Problem description:
Write out, word for word, the part of the listing below that opens with the line containing "(130, 335) = (476, 368): purple" and closes with the line containing "(357, 444) = (219, 327): blue", keeping both of those lines and adding no others.

Source material:
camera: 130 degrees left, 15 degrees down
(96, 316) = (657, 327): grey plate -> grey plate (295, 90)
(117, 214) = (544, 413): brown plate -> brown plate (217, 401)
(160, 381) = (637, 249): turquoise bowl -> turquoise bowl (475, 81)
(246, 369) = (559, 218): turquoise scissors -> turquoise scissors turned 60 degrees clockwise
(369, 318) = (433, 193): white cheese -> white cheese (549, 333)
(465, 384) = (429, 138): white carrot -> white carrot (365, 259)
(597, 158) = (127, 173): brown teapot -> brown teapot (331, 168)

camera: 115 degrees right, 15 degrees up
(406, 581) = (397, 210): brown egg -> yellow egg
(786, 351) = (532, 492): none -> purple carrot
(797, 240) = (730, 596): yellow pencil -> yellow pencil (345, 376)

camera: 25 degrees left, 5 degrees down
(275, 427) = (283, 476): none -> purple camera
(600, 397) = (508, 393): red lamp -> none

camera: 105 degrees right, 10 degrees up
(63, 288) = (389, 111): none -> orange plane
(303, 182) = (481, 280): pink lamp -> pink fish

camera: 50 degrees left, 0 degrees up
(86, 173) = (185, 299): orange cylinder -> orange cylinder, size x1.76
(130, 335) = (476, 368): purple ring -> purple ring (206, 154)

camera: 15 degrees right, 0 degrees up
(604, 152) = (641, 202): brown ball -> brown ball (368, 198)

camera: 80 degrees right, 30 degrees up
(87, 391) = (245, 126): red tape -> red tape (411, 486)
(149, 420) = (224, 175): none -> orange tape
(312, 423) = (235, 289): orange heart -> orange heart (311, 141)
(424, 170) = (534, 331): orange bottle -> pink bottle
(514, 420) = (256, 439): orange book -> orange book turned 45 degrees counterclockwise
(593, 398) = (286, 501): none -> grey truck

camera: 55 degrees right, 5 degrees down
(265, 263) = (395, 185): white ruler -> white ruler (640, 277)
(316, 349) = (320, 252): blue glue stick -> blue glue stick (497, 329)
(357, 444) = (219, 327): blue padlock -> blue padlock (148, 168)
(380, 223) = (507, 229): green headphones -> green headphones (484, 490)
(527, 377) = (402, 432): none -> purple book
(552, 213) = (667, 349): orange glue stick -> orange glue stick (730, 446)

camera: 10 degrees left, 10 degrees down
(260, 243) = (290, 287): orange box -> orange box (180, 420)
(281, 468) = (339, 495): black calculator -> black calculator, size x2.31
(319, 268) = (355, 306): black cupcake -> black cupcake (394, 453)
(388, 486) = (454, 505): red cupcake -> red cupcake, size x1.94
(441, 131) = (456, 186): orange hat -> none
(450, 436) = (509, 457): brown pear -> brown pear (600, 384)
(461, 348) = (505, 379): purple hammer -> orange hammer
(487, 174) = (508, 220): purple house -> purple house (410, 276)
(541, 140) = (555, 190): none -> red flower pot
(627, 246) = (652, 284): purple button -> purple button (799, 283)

Response below:
(130, 335) = (476, 368): purple ring -> purple ring (206, 154)

camera: 15 degrees right, 0 degrees up
(604, 152) = (641, 202): brown ball -> brown ball (368, 198)

camera: 80 degrees right, 30 degrees up
(87, 391) = (245, 126): red tape -> red tape (411, 486)
(149, 420) = (224, 175): none -> orange tape
(312, 423) = (235, 289): orange heart -> orange heart (311, 141)
(424, 170) = (534, 331): orange bottle -> pink bottle
(514, 420) = (256, 439): orange book -> orange book turned 45 degrees counterclockwise
(593, 398) = (286, 501): none -> grey truck

camera: 55 degrees right, 5 degrees down
(265, 263) = (395, 185): white ruler -> white ruler (640, 277)
(316, 349) = (320, 252): blue glue stick -> blue glue stick (497, 329)
(357, 444) = (219, 327): blue padlock -> blue padlock (148, 168)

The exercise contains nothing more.